Object tracking records

######

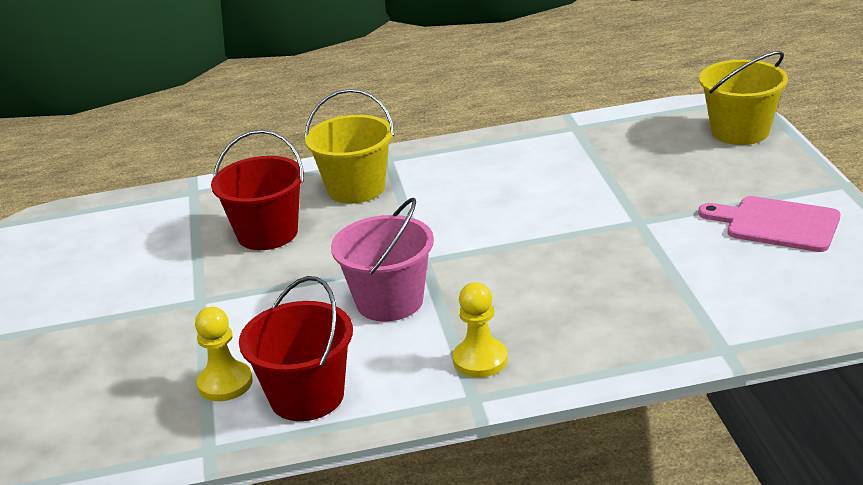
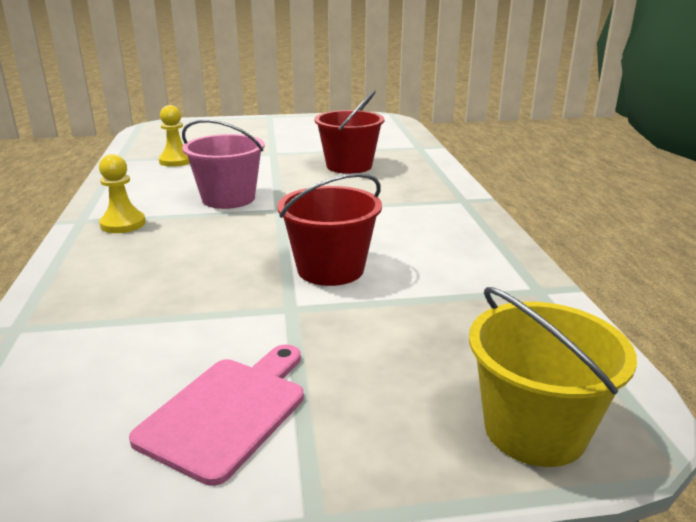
camera: 90 degrees right, 5 degrees down
(307, 397) = (140, 178): red bucket -> red bucket (330, 269)
(356, 188) = (410, 189): yellow bucket -> none

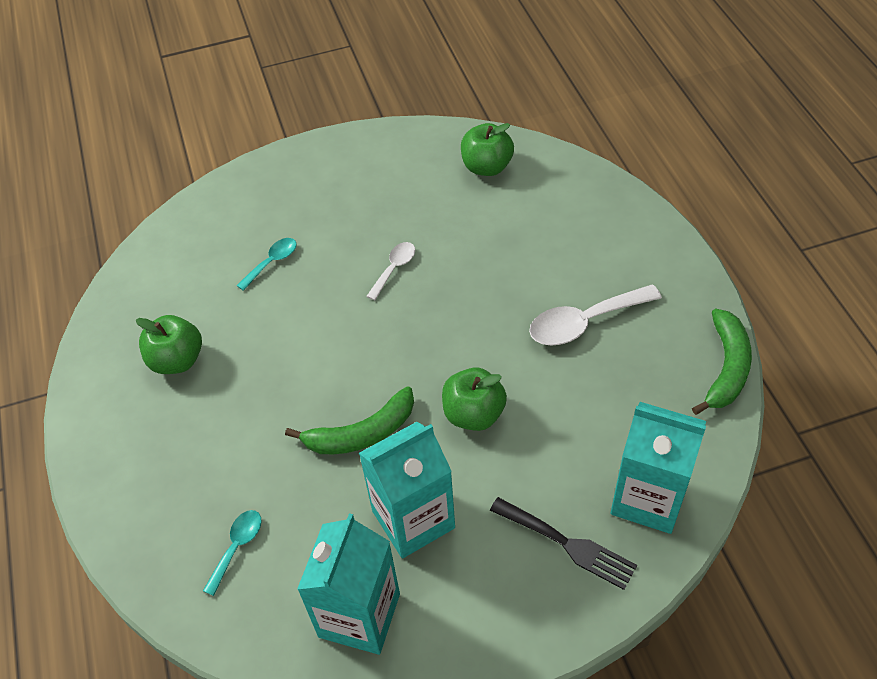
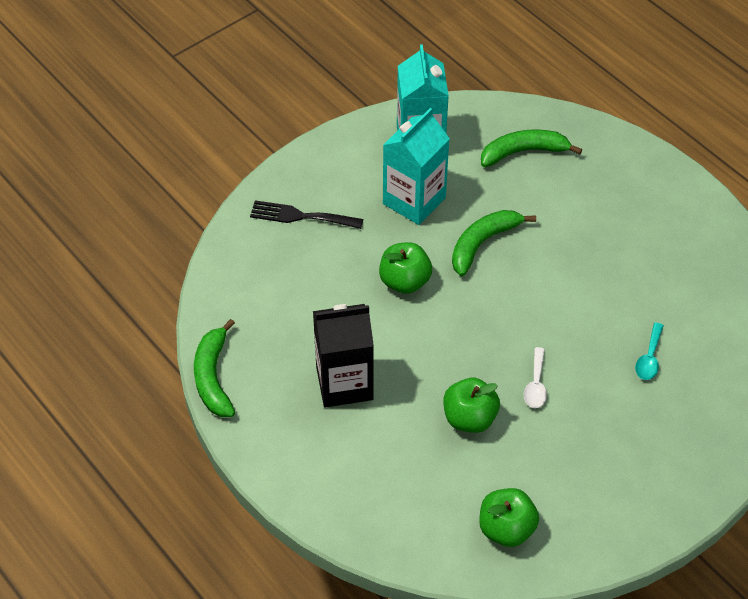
camera: 155 degrees right, 0 degrees up
(177, 360) = (663, 253): green apple -> green apple (469, 418)
(237, 547) = (523, 152): turquoise spoon -> green banana
(584, 322) = (344, 383): white spoon -> black carton
(648, 498) = (253, 261): turquoise carton -> none

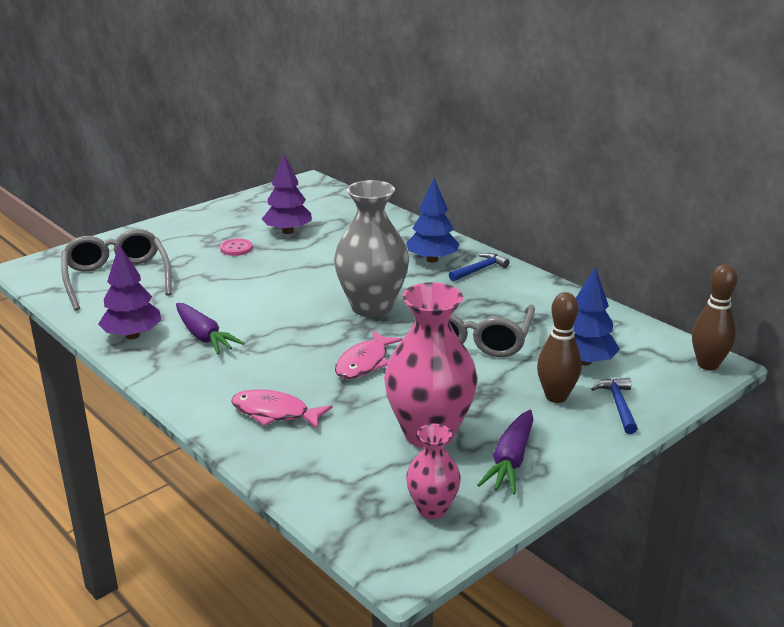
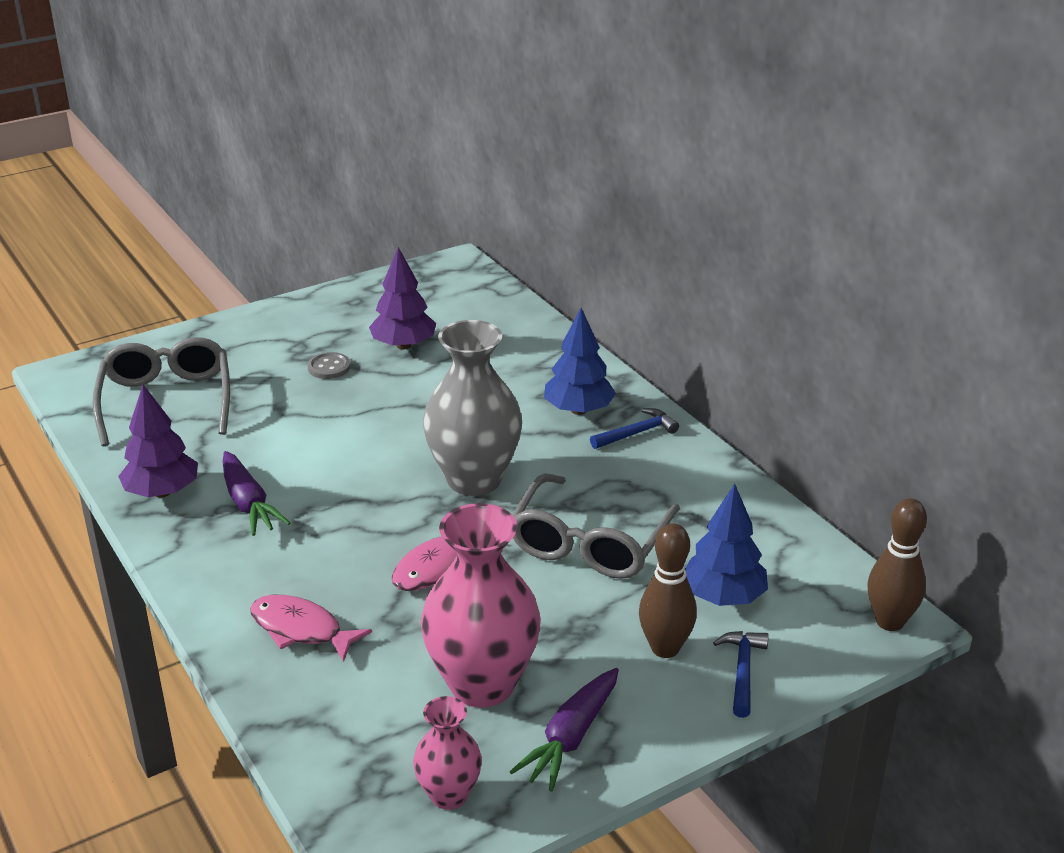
camera: 10 degrees right, 5 degrees up
(236, 248) = (329, 367): pink button -> grey button

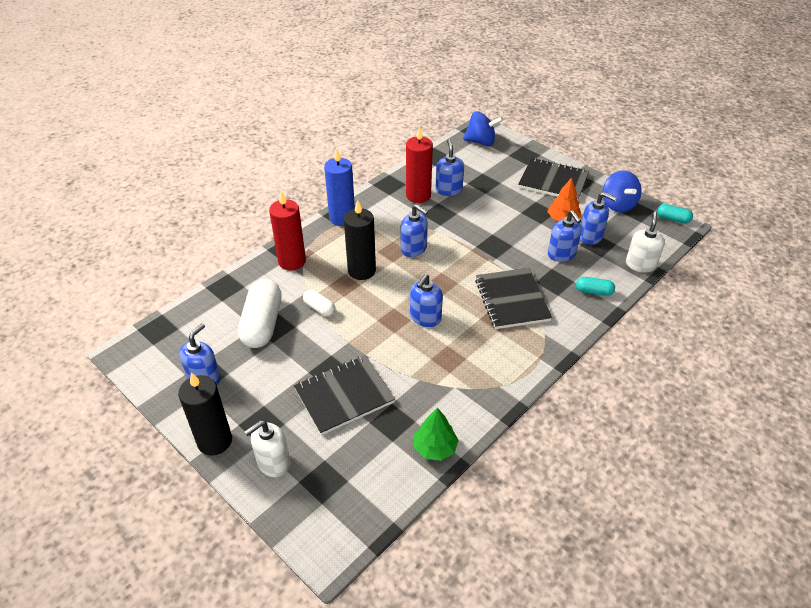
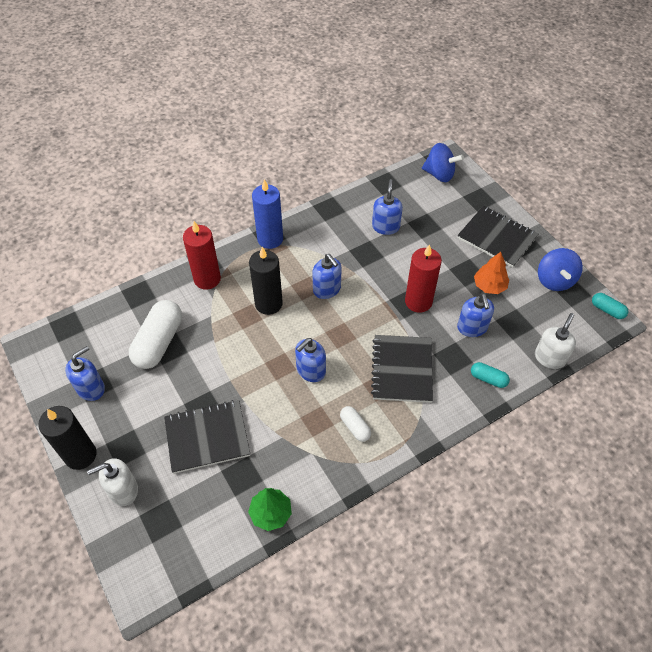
camera: 15 degrees right, 10 degrees up
(319, 308) = (215, 337): white capsule -> white capsule (355, 427)
(418, 195) = (353, 228): red candle -> red candle (418, 301)
(590, 236) = (510, 313): blue soap dispenser -> none

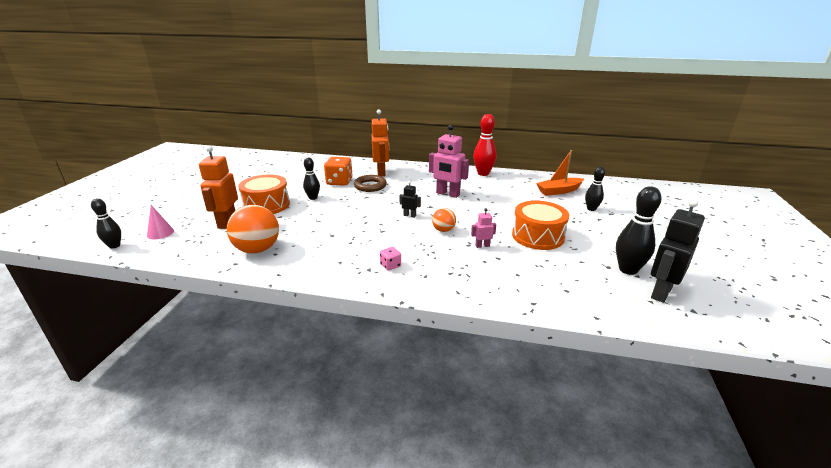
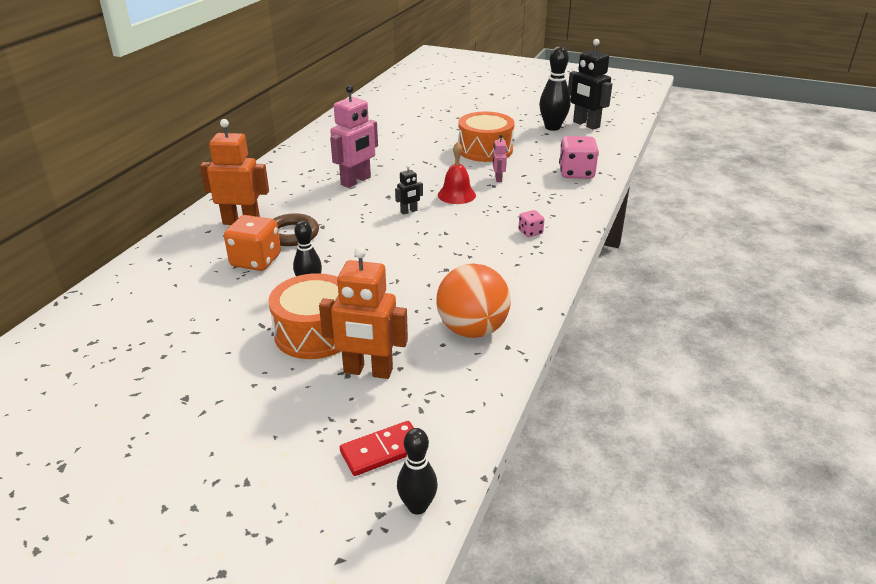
camera: 80 degrees left, 5 degrees up
(160, 233) = (382, 451): pink cone -> red domino
(409, 215) = (409, 211): black robot -> black robot turned 150 degrees counterclockwise
(443, 230) = (456, 195): orange ball -> red bell
(483, 173) = (302, 151): red bowling pin -> none
(520, 287) = (576, 173): none -> pink dice
(559, 191) = (383, 121): orange boat -> none
(591, 209) = (434, 116): black bowling pin -> none

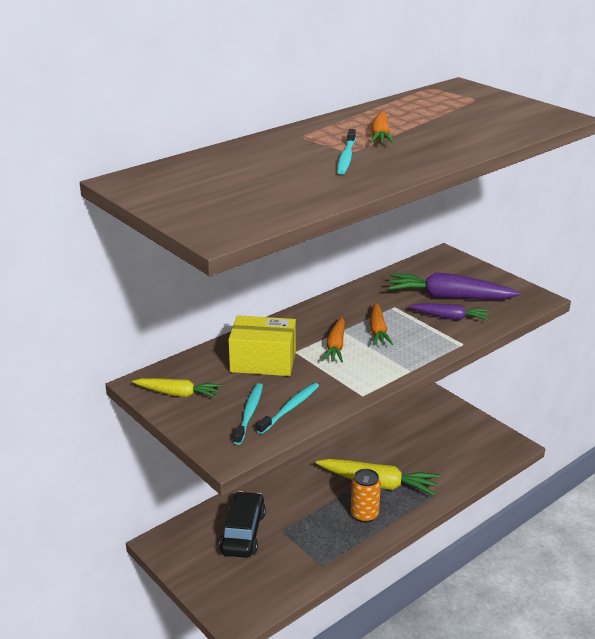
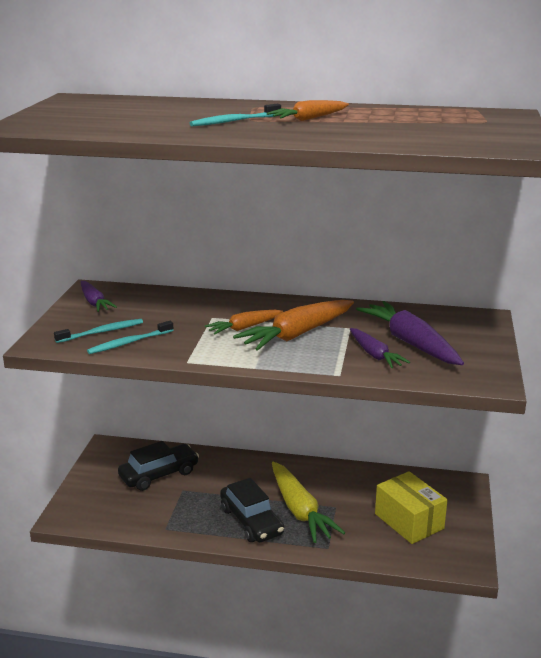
camera: 50 degrees right, 5 degrees down
(178, 394) = (94, 302): yellow carrot -> purple carrot
(263, 361) = (179, 312): yellow box -> yellow box (409, 521)
(290, 408) = (129, 343): turquoise toothbrush -> turquoise toothbrush turned 150 degrees clockwise
(364, 514) = (251, 521): orange can -> black car
(378, 331) = (297, 334): orange carrot -> orange carrot, size x1.70

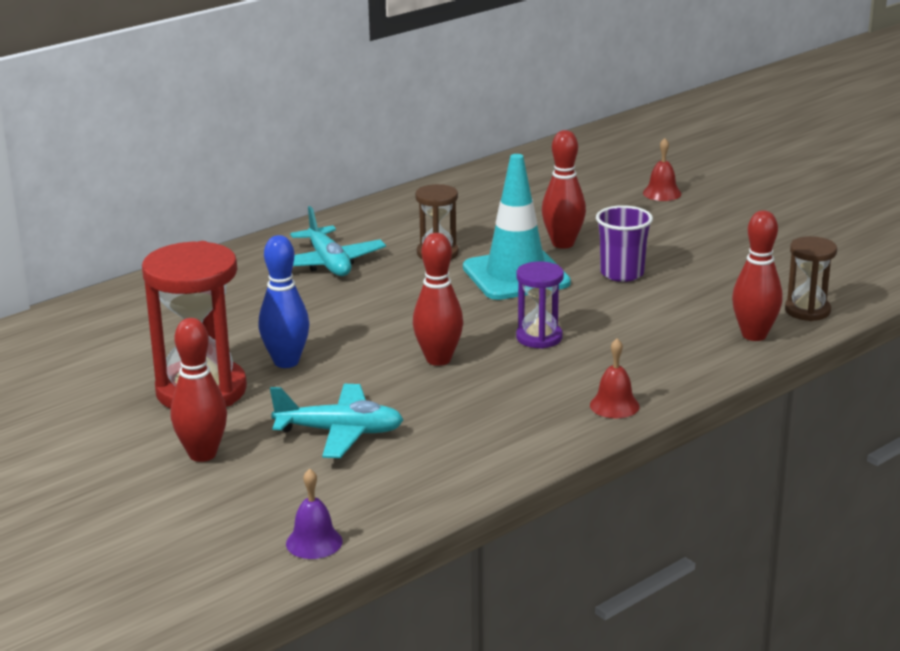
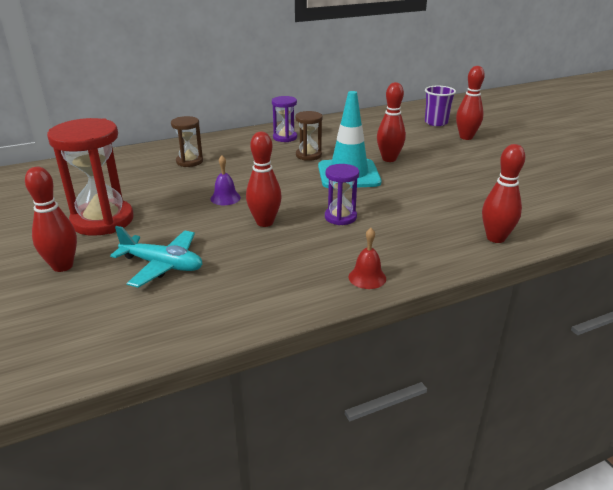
camera: 15 degrees right, 5 degrees up
(286, 362) = (169, 209): blue bowling pin -> none
(314, 542) = (71, 357): purple bell -> purple bell (225, 198)
(328, 263) = (241, 153): turquoise plane -> none
(380, 228) = (285, 137): none -> purple hourglass
(622, 273) = (418, 182): purple cup -> purple cup (436, 122)
(662, 193) = (466, 137): red bell -> red bowling pin
(807, 311) = (542, 225): brown hourglass -> brown hourglass (189, 161)

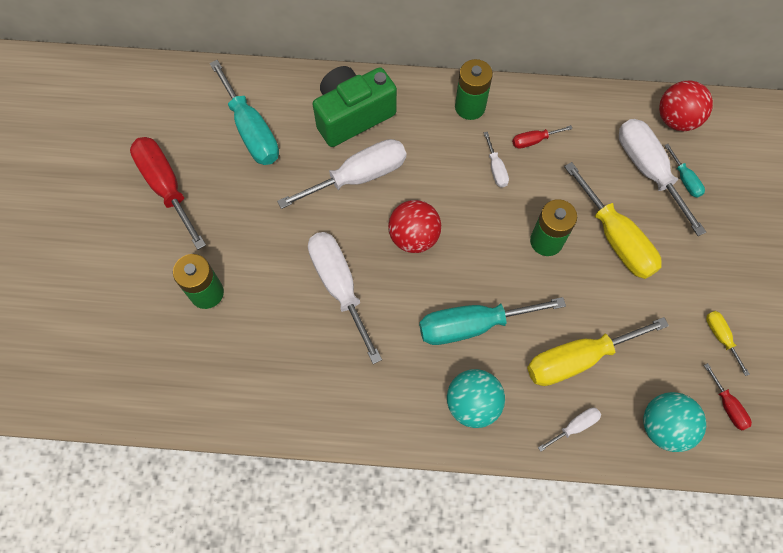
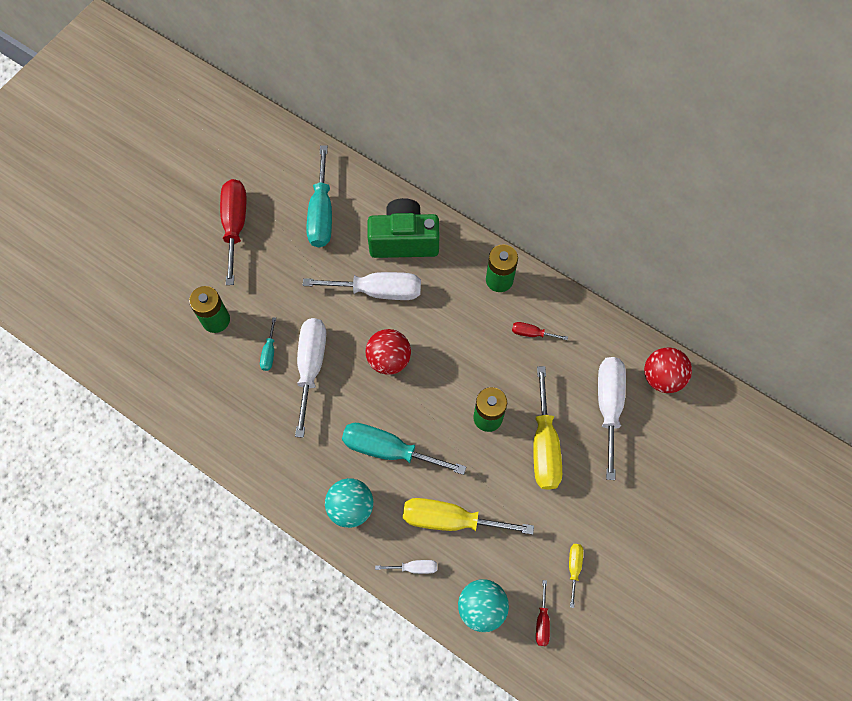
camera: 30 degrees right, 0 degrees up
(496, 169) = (486, 340): white screwdriver -> none
(684, 179) = (634, 430): turquoise screwdriver -> turquoise screwdriver (269, 352)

######

What is needed is each line of the entries that contains the word "green".

EXERCISE ANSWER
(177, 360) = (663, 253): green apple -> green apple (469, 418)
(237, 547) = (523, 152): turquoise spoon -> green banana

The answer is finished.